> _TASK DETAILS_: Once the line containing "type=move; before=black fikuren;" is found, set down that line and each one after it exactly, through the end of the entries.

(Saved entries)
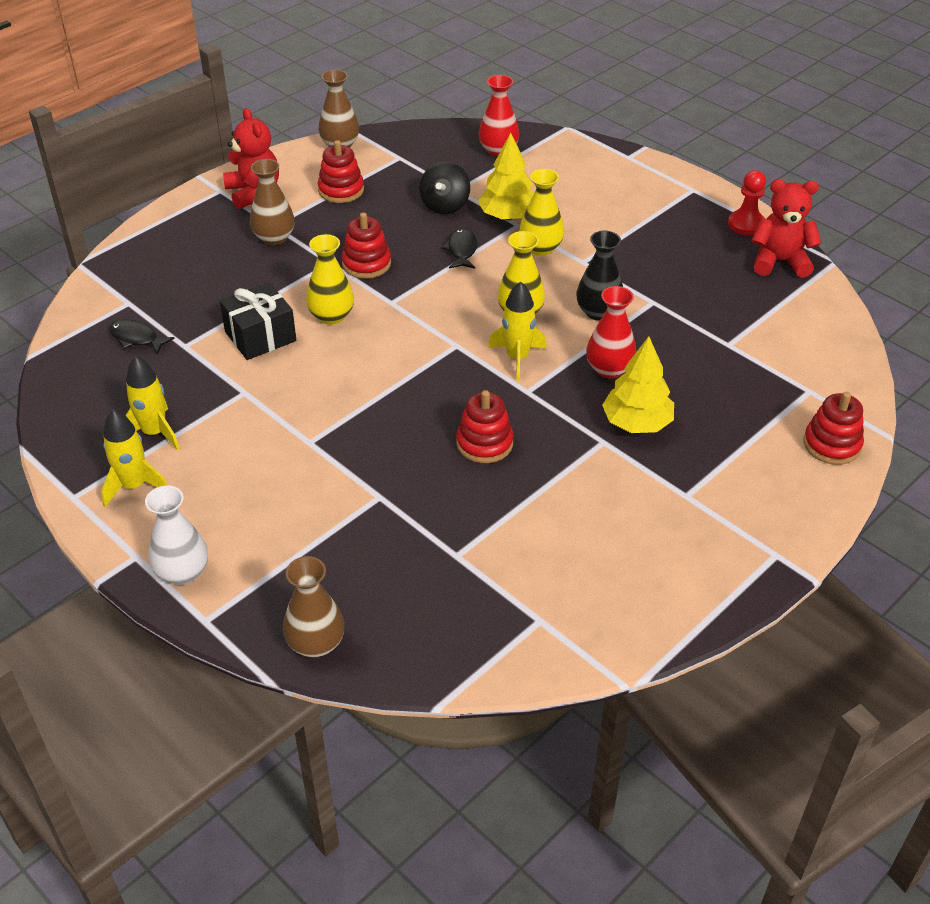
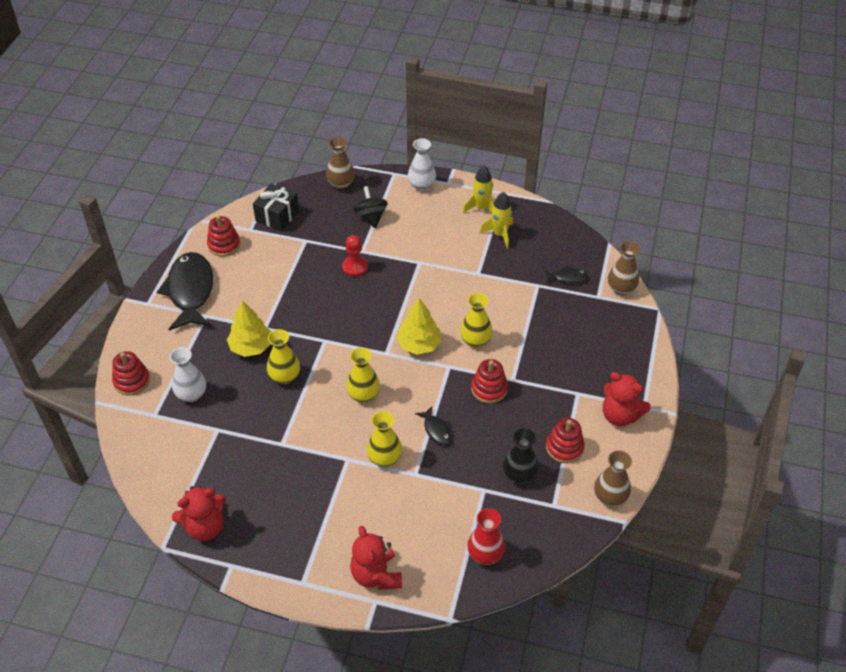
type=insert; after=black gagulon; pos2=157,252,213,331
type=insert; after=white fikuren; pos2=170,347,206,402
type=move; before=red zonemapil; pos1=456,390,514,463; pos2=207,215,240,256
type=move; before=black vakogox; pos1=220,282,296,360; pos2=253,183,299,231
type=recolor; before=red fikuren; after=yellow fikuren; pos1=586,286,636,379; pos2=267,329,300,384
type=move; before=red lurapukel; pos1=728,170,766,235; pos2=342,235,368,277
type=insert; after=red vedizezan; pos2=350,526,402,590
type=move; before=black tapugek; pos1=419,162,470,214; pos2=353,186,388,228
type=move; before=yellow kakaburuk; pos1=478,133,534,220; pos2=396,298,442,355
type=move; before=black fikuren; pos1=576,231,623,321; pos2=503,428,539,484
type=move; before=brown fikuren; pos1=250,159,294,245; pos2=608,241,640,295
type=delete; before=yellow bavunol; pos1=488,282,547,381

> _OUTPUT BELOW_:
type=move; before=black fikuren; pos1=576,231,623,321; pos2=503,428,539,484
type=move; before=brown fikuren; pos1=250,159,294,245; pos2=608,241,640,295
type=delete; before=yellow bavunol; pos1=488,282,547,381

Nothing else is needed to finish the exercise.